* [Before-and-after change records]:
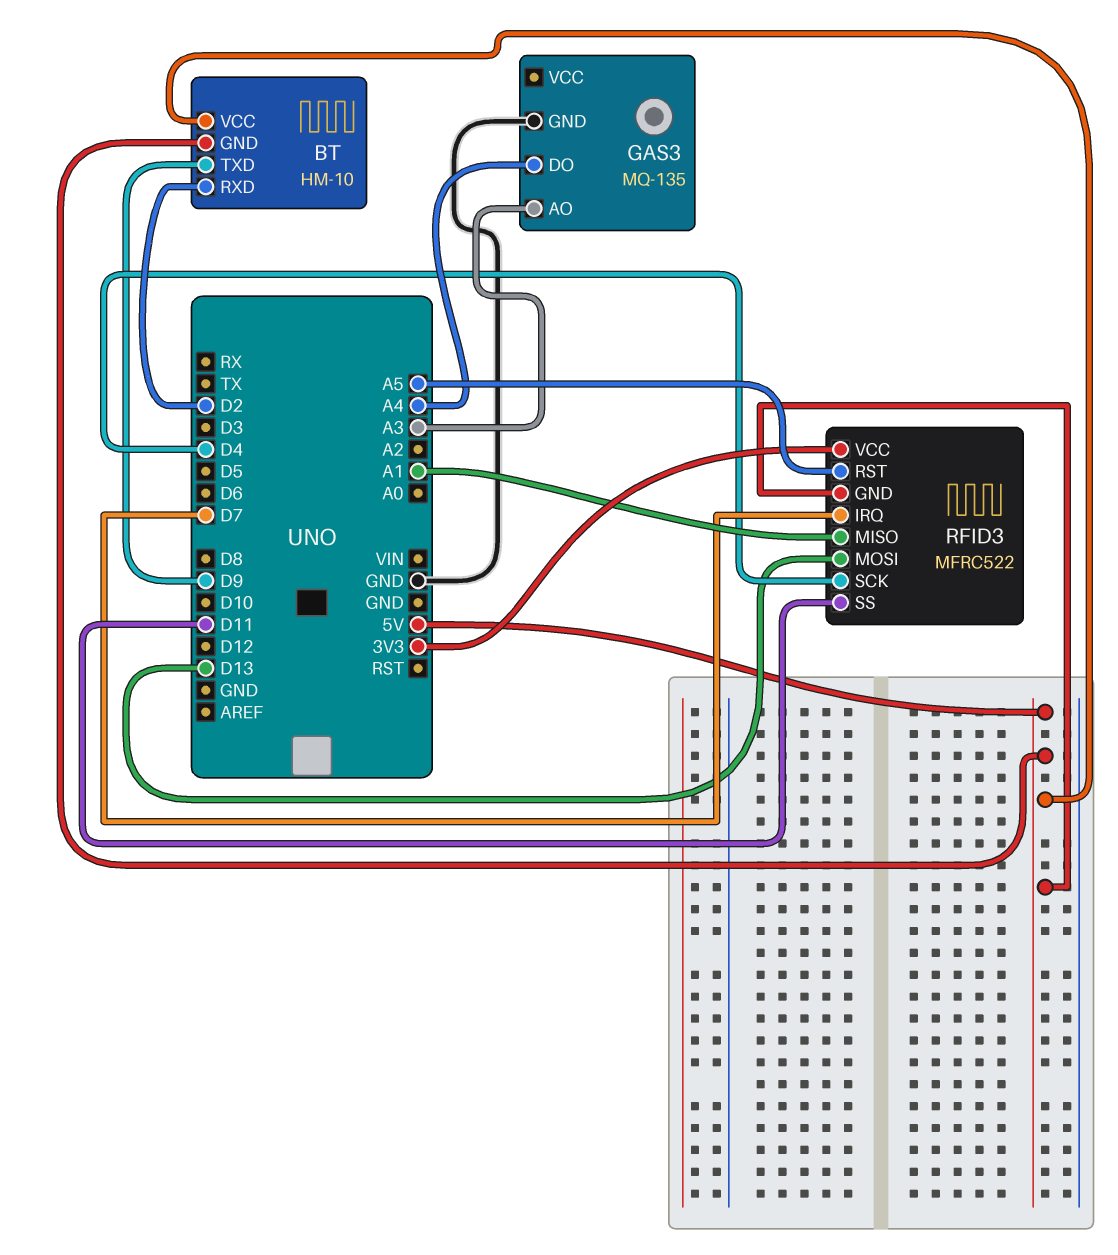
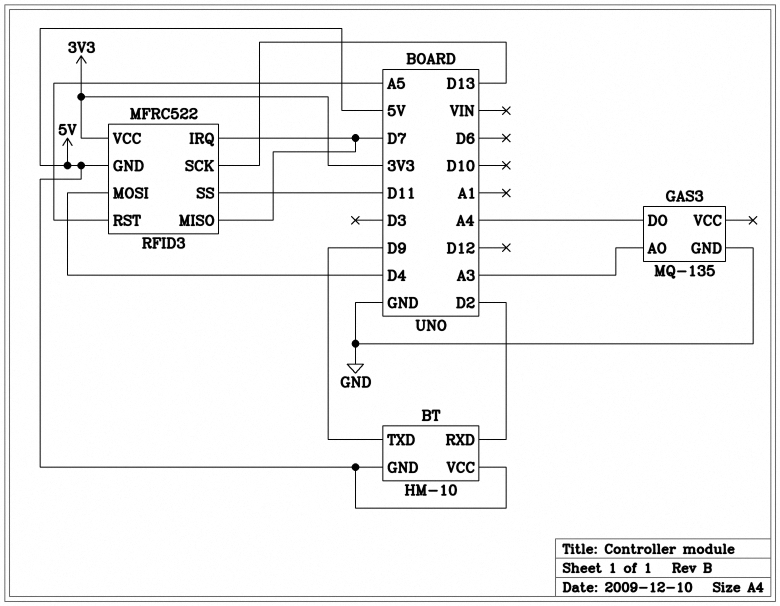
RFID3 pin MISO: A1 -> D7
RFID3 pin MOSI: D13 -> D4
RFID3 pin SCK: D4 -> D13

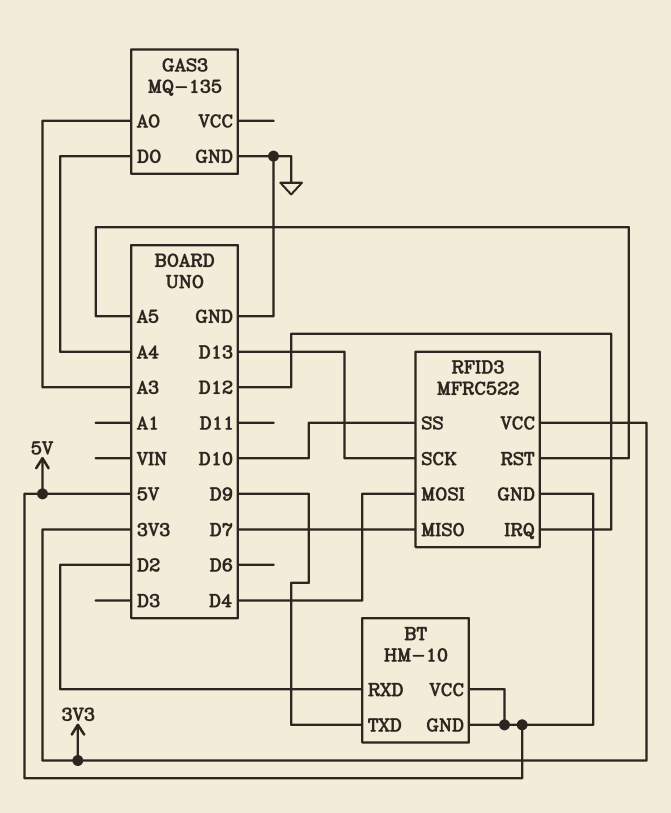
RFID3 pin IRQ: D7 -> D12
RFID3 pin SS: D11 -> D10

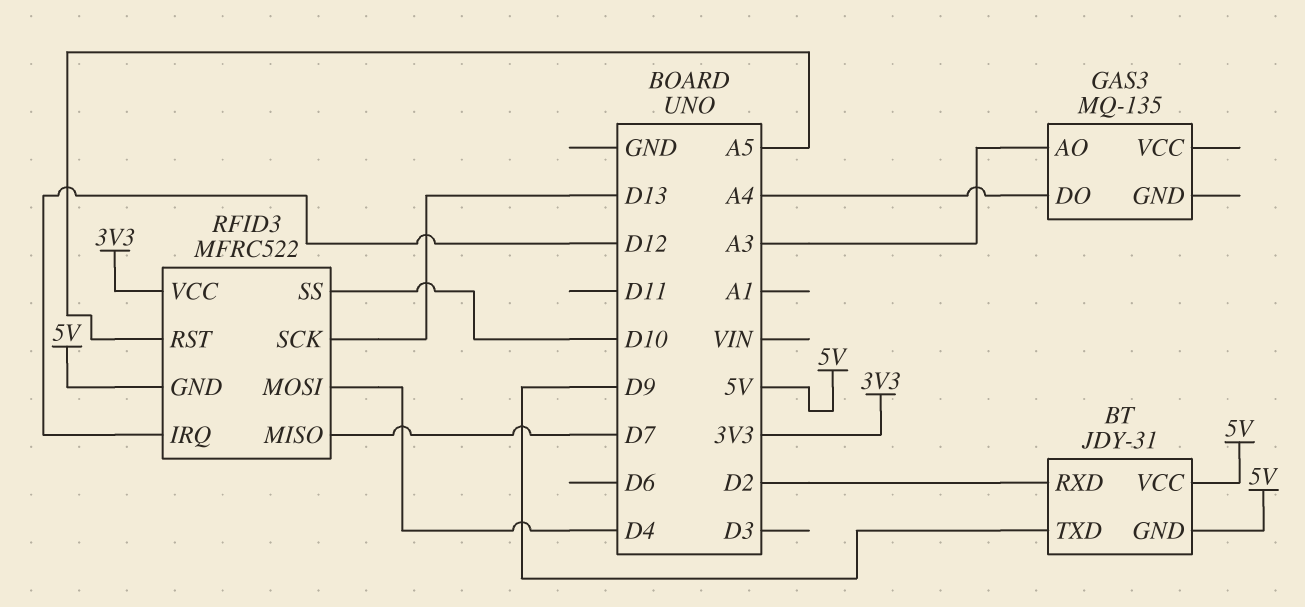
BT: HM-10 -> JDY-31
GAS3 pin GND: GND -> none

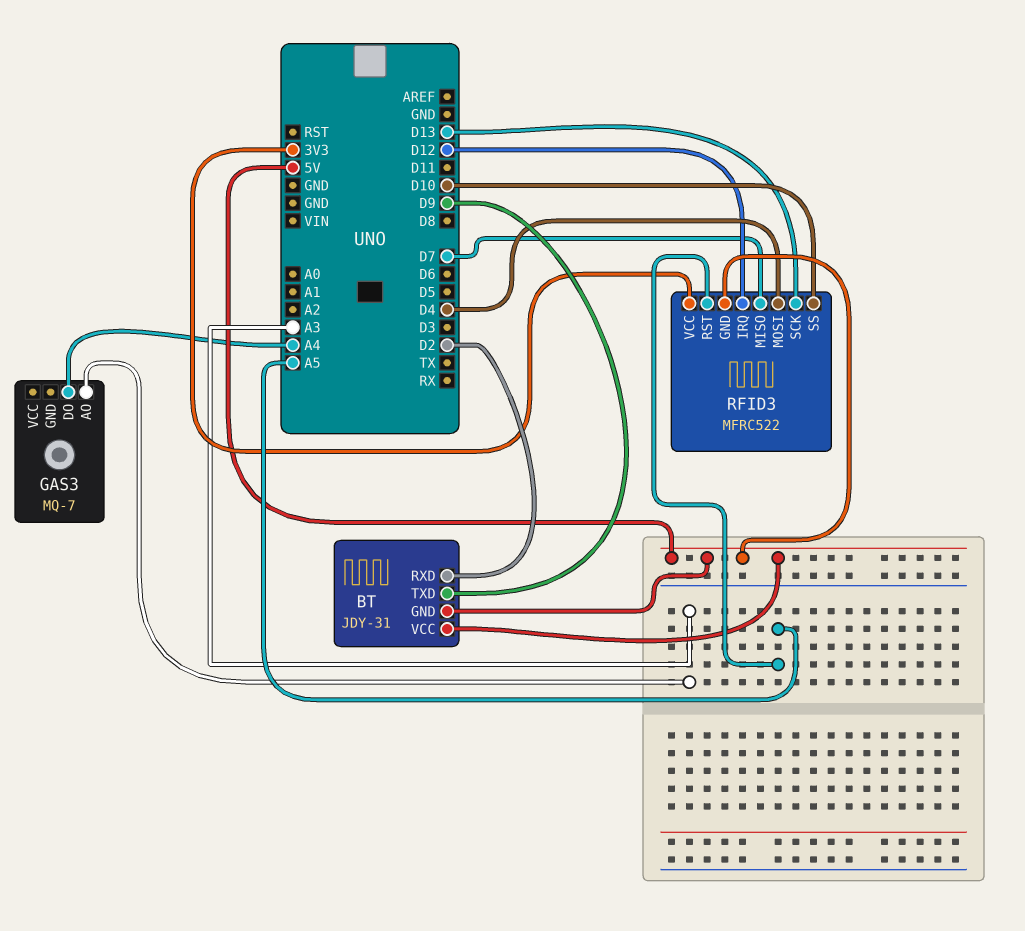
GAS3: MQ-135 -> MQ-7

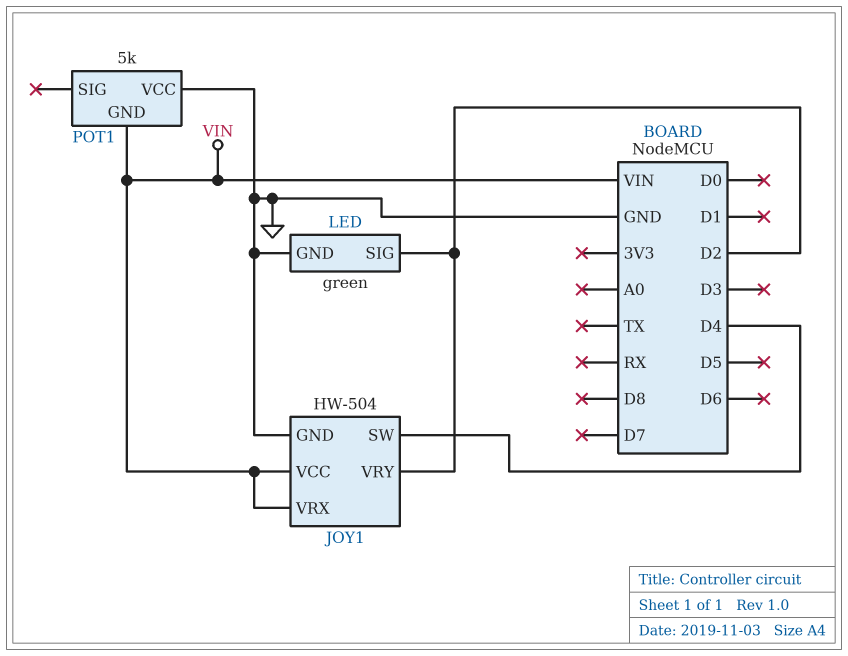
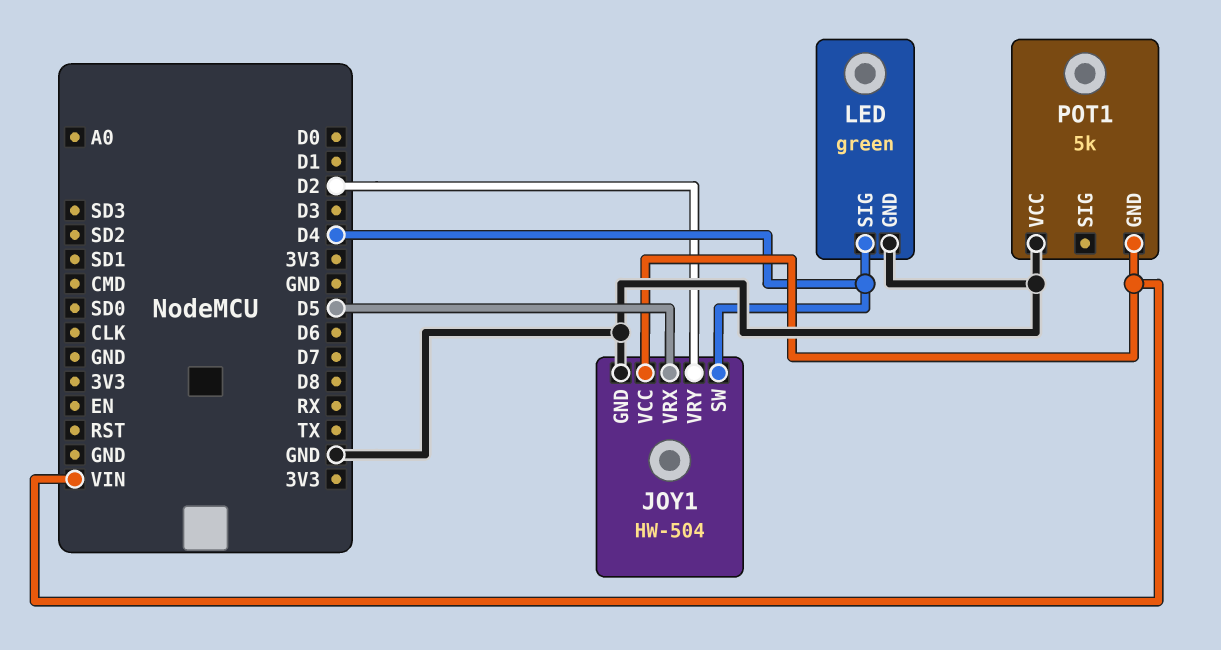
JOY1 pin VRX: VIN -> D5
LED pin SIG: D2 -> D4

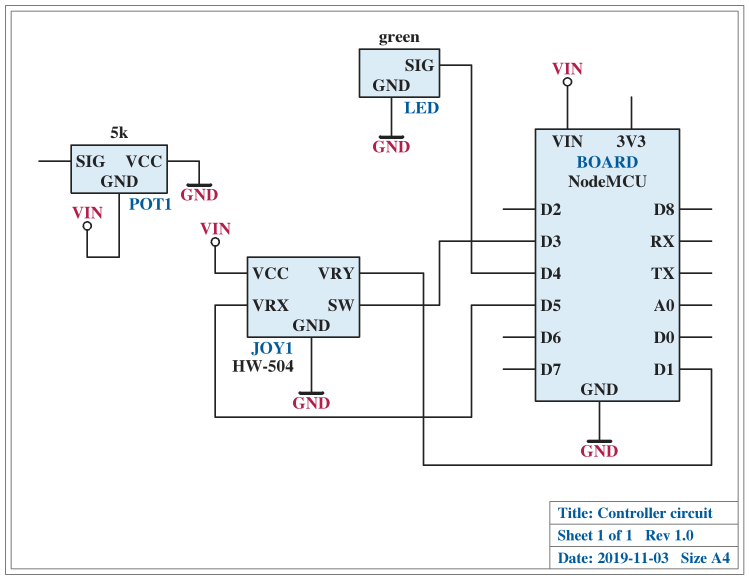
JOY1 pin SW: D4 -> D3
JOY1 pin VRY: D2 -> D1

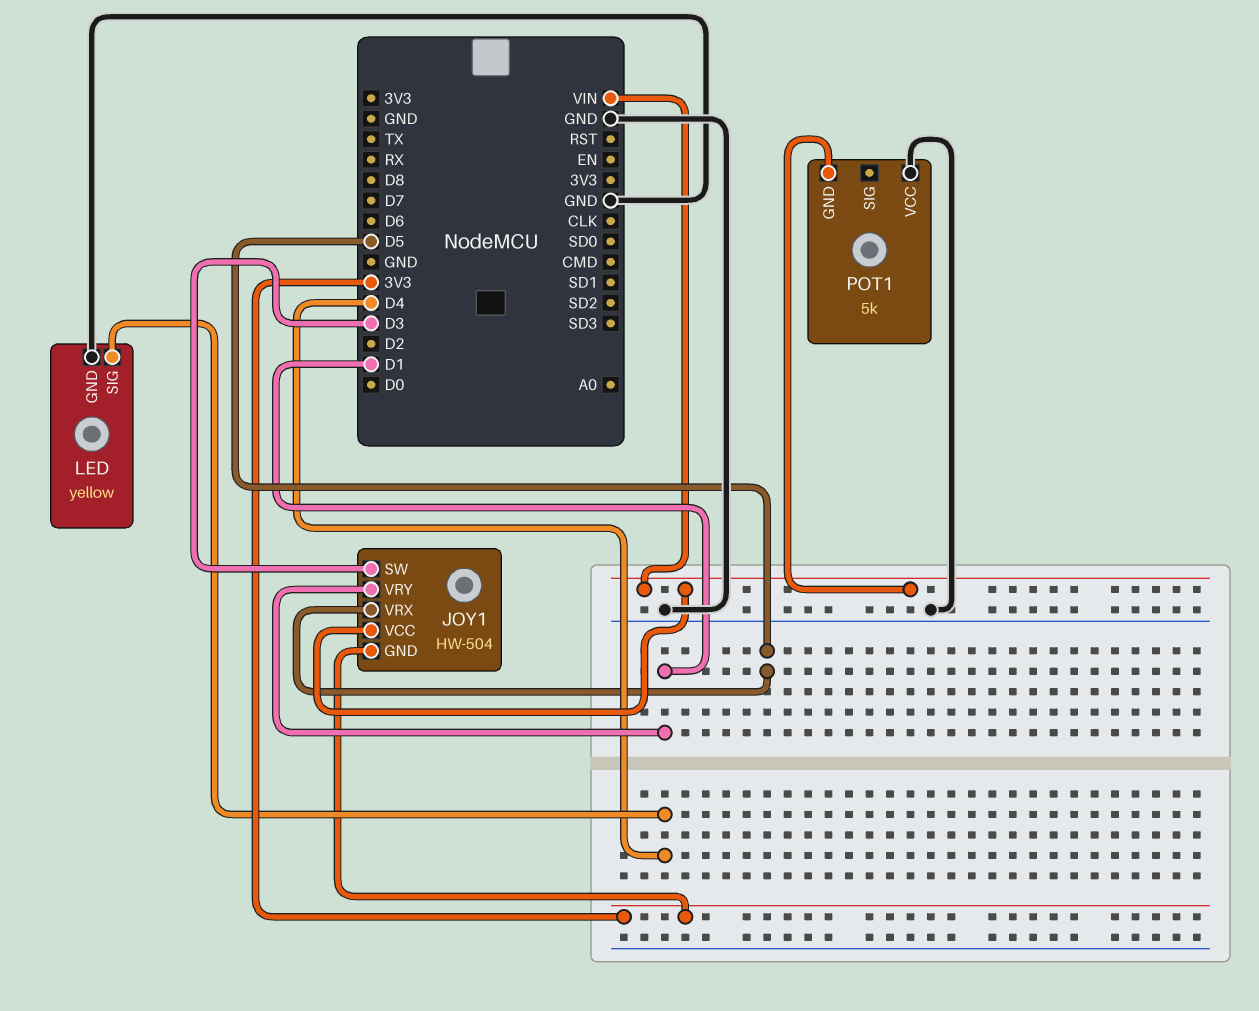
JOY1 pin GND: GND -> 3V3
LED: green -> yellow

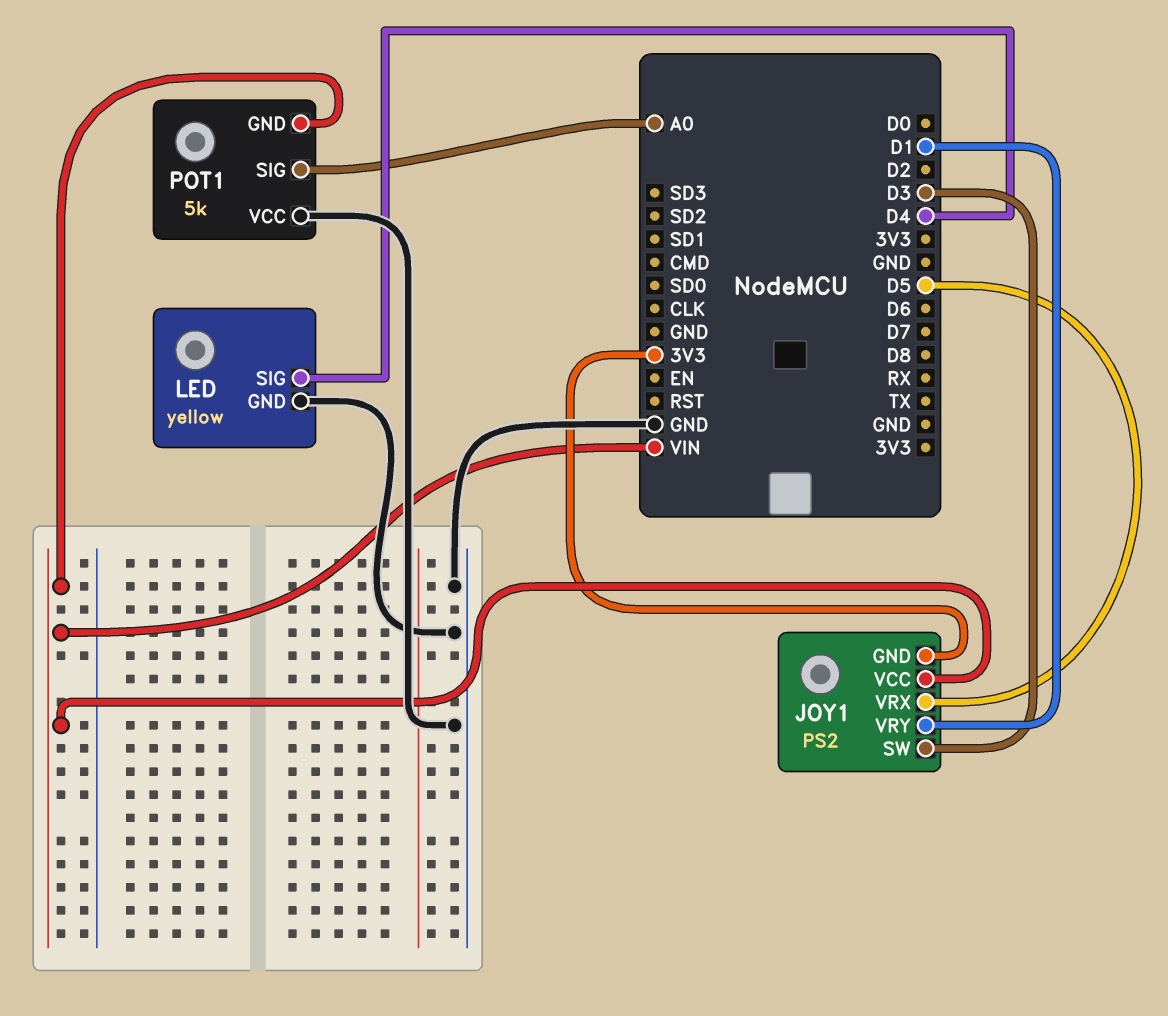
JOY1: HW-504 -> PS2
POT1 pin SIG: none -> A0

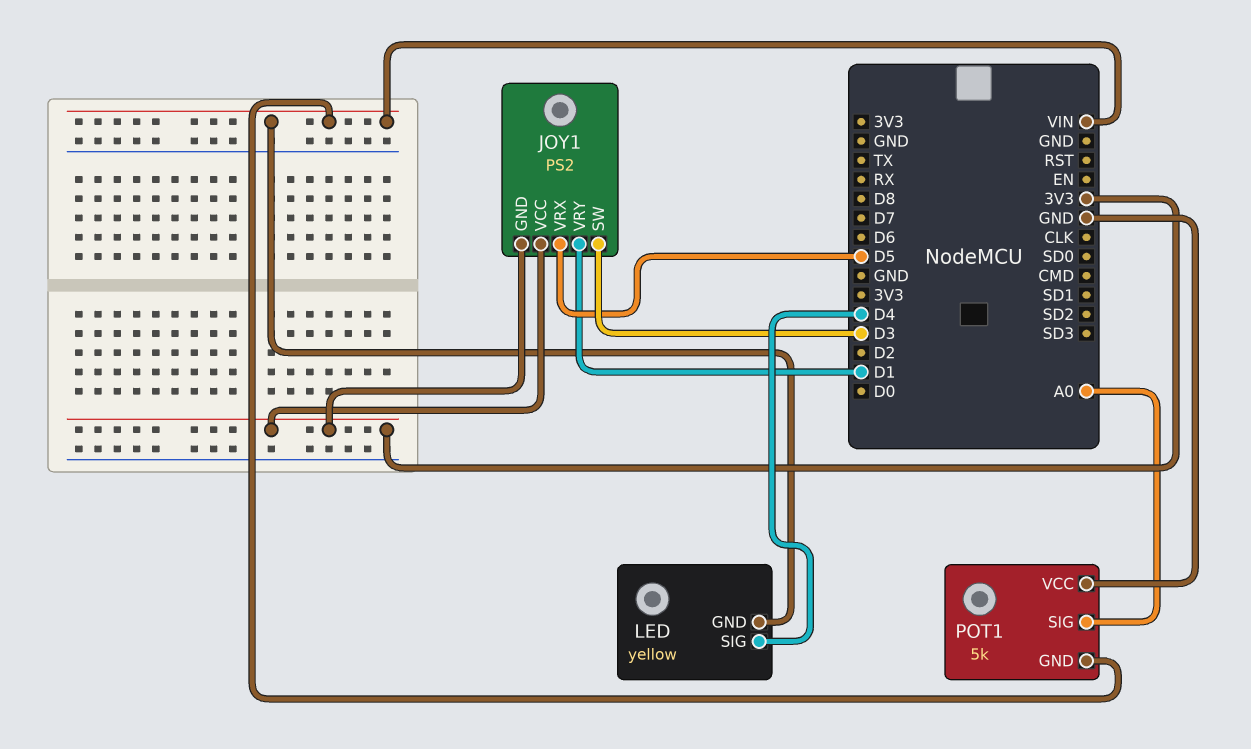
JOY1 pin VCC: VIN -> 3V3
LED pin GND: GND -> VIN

* [ABOUT THIS EXERCISE]: State how many lines of the entries include the word "none", giving that number by itself.

* [PROBLEM SOLUTION]: 2